%%

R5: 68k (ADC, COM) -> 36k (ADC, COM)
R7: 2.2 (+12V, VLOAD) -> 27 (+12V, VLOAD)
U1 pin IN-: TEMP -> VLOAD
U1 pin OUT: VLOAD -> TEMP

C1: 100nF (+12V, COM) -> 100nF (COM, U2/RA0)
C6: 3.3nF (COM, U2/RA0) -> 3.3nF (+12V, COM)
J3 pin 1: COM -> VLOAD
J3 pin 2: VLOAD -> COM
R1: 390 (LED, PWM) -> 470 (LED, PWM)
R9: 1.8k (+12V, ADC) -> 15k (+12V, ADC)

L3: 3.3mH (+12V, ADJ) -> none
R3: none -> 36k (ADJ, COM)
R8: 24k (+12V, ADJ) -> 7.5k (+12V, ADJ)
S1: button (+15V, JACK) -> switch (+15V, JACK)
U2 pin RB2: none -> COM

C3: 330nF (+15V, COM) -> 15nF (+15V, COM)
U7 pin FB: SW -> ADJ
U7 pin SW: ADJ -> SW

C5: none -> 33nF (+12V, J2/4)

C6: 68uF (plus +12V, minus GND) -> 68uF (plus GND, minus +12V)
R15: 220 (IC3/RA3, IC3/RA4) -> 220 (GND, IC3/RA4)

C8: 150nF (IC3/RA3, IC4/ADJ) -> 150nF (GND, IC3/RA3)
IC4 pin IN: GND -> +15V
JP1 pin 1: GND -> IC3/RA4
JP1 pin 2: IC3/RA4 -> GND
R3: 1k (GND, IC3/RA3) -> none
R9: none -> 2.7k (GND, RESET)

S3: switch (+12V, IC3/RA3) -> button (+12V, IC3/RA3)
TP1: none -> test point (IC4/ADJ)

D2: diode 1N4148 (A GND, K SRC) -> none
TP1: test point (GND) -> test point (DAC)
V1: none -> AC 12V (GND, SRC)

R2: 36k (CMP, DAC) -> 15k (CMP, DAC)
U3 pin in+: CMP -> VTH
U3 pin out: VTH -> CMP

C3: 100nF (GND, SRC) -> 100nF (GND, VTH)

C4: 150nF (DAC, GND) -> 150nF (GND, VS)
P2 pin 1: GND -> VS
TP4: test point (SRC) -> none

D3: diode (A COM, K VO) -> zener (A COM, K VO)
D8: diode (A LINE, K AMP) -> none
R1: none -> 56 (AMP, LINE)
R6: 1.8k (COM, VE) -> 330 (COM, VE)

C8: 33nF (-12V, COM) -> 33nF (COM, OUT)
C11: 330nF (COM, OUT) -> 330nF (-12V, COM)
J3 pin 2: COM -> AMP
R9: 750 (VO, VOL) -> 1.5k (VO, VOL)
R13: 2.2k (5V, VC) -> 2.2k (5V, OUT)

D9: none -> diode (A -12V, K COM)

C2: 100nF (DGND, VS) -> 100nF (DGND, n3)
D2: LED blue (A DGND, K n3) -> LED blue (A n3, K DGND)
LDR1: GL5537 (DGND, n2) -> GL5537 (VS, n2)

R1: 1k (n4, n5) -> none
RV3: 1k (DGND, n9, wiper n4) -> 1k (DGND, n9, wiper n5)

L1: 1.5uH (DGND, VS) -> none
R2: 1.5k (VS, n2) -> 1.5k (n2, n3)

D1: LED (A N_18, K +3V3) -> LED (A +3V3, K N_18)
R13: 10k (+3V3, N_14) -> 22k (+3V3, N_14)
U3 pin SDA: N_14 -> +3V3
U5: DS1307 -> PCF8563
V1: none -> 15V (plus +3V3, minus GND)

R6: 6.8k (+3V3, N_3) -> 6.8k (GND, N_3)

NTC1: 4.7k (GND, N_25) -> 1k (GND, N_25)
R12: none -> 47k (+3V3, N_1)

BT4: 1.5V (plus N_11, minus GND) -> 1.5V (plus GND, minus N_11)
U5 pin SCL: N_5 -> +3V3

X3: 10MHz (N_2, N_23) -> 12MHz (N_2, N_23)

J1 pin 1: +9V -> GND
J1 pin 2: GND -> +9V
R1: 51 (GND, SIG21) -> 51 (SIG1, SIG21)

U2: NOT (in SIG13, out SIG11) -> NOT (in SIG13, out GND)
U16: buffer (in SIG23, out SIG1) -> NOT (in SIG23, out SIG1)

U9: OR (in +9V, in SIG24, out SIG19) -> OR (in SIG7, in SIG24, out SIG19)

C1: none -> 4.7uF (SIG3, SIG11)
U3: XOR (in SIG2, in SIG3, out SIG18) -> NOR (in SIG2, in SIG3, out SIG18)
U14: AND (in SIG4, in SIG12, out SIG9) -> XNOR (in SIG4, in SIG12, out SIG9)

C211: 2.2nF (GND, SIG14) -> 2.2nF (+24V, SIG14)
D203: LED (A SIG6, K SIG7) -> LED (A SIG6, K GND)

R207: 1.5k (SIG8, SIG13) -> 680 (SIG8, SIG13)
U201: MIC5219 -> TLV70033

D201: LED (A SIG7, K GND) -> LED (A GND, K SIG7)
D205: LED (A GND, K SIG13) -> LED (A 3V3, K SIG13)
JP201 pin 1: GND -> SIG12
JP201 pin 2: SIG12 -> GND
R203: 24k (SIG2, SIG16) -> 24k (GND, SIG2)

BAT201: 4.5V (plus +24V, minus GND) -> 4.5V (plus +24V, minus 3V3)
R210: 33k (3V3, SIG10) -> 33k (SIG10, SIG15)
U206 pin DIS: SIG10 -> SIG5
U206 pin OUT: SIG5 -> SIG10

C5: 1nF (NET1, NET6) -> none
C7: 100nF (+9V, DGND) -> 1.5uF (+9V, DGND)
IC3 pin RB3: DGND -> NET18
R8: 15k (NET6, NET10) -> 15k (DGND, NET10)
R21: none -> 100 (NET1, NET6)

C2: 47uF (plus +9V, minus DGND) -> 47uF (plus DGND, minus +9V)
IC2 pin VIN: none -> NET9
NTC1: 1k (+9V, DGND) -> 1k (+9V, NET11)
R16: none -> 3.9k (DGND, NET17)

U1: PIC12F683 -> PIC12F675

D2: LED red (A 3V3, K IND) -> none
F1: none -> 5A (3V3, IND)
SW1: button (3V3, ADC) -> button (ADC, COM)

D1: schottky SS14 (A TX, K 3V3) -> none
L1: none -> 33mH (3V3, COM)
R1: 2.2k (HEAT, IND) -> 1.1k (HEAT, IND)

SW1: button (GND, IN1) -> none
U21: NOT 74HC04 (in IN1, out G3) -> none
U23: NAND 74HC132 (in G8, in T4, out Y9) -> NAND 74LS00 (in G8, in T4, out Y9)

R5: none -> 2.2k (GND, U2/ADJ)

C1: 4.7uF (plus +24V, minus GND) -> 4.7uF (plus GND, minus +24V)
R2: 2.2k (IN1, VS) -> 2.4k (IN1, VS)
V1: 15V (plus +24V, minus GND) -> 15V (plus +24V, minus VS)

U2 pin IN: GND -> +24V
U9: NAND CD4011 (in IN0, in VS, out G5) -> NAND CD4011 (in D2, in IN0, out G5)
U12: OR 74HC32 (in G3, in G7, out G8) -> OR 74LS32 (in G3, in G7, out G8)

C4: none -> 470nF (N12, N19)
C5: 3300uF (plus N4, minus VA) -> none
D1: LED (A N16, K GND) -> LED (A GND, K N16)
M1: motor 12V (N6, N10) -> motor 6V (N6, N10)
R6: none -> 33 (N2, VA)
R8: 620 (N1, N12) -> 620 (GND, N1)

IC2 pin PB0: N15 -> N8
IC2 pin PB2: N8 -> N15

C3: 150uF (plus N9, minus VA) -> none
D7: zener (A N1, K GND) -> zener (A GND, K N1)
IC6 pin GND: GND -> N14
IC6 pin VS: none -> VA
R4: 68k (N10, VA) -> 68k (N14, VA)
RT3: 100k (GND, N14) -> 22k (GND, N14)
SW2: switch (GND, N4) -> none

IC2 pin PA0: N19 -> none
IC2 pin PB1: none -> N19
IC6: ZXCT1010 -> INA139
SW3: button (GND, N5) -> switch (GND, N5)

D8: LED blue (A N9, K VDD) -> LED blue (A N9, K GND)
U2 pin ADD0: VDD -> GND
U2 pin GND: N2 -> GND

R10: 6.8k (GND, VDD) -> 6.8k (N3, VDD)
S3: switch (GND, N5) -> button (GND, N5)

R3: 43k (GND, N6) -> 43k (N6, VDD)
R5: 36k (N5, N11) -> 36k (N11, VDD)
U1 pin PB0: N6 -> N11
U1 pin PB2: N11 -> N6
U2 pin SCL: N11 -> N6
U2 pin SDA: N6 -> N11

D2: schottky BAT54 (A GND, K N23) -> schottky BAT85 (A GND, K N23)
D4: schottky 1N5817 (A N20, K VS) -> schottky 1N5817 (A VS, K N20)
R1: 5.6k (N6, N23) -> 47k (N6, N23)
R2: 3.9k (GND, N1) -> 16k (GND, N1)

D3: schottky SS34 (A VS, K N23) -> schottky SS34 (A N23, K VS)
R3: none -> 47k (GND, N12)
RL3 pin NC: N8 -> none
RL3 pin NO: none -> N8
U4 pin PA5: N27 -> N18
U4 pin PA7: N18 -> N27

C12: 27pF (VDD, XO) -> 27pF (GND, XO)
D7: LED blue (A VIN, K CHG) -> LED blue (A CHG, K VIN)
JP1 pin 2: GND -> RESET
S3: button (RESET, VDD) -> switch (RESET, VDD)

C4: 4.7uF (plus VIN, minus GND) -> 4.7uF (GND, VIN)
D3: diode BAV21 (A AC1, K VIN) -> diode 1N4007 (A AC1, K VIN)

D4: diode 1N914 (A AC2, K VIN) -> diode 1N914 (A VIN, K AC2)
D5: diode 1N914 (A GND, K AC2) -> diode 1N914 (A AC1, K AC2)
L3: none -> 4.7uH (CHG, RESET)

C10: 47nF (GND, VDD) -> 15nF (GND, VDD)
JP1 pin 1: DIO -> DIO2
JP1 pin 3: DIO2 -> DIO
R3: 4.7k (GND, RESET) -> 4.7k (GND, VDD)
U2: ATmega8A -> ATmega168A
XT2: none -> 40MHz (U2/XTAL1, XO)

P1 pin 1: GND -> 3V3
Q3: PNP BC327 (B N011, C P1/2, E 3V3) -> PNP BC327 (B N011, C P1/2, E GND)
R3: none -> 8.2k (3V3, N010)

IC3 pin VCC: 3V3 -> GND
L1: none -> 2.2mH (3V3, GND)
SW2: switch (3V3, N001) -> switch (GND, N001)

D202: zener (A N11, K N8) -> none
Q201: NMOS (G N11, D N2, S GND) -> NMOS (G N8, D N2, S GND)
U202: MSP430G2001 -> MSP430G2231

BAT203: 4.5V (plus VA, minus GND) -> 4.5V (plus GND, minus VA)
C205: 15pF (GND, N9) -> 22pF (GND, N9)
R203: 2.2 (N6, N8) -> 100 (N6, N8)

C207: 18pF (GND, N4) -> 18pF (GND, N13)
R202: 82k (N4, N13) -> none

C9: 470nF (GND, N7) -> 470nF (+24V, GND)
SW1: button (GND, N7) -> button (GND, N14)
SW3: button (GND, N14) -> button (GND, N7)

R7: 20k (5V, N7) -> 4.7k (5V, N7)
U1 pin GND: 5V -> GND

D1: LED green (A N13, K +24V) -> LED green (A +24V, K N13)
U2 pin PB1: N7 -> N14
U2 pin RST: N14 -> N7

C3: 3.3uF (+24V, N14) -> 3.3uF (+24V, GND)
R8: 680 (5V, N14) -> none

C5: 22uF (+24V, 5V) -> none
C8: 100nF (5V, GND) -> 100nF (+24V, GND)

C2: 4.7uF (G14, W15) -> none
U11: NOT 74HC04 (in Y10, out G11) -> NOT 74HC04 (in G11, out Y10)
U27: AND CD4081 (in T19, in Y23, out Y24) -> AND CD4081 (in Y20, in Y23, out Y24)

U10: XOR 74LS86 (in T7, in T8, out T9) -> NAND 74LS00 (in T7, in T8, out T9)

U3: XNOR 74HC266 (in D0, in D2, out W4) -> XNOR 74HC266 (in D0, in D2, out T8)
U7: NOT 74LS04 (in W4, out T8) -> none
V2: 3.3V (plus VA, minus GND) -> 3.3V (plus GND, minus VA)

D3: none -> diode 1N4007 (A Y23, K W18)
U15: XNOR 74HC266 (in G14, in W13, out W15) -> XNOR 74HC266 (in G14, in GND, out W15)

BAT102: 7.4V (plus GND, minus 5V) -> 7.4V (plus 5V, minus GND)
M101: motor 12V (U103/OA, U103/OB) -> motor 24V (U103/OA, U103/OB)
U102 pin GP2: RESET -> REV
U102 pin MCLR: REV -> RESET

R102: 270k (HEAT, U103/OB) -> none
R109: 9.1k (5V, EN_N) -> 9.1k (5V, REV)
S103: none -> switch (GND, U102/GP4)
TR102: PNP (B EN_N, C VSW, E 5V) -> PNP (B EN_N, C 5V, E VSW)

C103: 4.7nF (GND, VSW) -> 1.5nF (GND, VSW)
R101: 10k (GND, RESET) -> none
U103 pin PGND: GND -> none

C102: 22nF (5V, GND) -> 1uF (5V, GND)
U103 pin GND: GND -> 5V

%%

Work item: Copy exactly the stretch of data above from the line with "C3: 100nF (GND, SRC) -> 100nF (GND, VTH)" through the line with "D2: LED blue", and omit all other lines.

Exercise answer:
C3: 100nF (GND, SRC) -> 100nF (GND, VTH)

C4: 150nF (DAC, GND) -> 150nF (GND, VS)
P2 pin 1: GND -> VS
TP4: test point (SRC) -> none

D3: diode (A COM, K VO) -> zener (A COM, K VO)
D8: diode (A LINE, K AMP) -> none
R1: none -> 56 (AMP, LINE)
R6: 1.8k (COM, VE) -> 330 (COM, VE)

C8: 33nF (-12V, COM) -> 33nF (COM, OUT)
C11: 330nF (COM, OUT) -> 330nF (-12V, COM)
J3 pin 2: COM -> AMP
R9: 750 (VO, VOL) -> 1.5k (VO, VOL)
R13: 2.2k (5V, VC) -> 2.2k (5V, OUT)

D9: none -> diode (A -12V, K COM)

C2: 100nF (DGND, VS) -> 100nF (DGND, n3)
D2: LED blue (A DGND, K n3) -> LED blue (A n3, K DGND)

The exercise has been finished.